> _Objetivo_
Devuelve cada línea de los datos en la que aparezca la cadena "coordinates".

> _Datos_
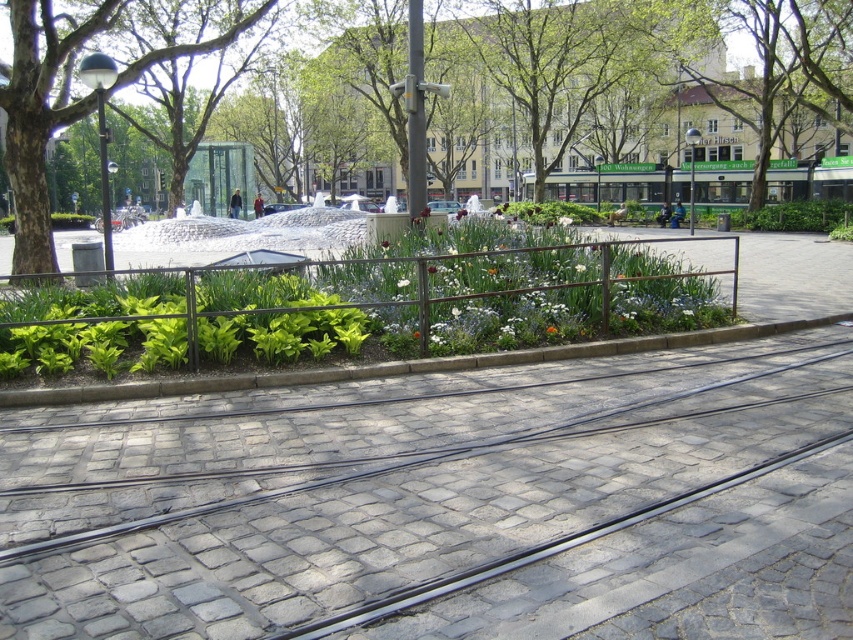
Who is more forward, (590, 76) or (695, 77)?

Point (695, 77) is more forward.

Which is above, green leafy tree at center or green leafy tree at upper center?

green leafy tree at upper center is higher up.

Image resolution: width=853 pixels, height=640 pixels. What do you see at coordinates (546, 76) in the screenshot? I see `green leafy tree at center` at bounding box center [546, 76].

Image resolution: width=853 pixels, height=640 pixels. In order to click on green leafy tree at center in this screenshot , I will do `click(546, 76)`.

Does gray cobblestone train track at center have a larger size compared to green leafy tree at upper center?

No.

Can you confirm if gray cobblestone train track at center is positioned below green leafy tree at upper center?

Indeed, gray cobblestone train track at center is positioned under green leafy tree at upper center.

Where is `gray cobblestone train track at center`? Image resolution: width=853 pixels, height=640 pixels. gray cobblestone train track at center is located at coordinates (374, 481).

Can you confirm if green leafy tree at left is positioned to the left of green leafy tree at upper center?

Indeed, green leafy tree at left is positioned on the left side of green leafy tree at upper center.

Identify the location of green leafy tree at left. (41, 115).

Who is more distant from viewer, (10, 141) or (758, 106)?

Positioned behind is point (758, 106).

Find the location of `green leafy tree at left`. green leafy tree at left is located at coordinates (41, 115).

> _Respuesta_
Image resolution: width=853 pixels, height=640 pixels. What do you see at coordinates (546, 76) in the screenshot? I see `green leafy tree at center` at bounding box center [546, 76].
Where is `gray cobblestone train track at center`? Image resolution: width=853 pixels, height=640 pixels. gray cobblestone train track at center is located at coordinates (374, 481).
Find the location of `green leafy tree at left`. green leafy tree at left is located at coordinates (41, 115).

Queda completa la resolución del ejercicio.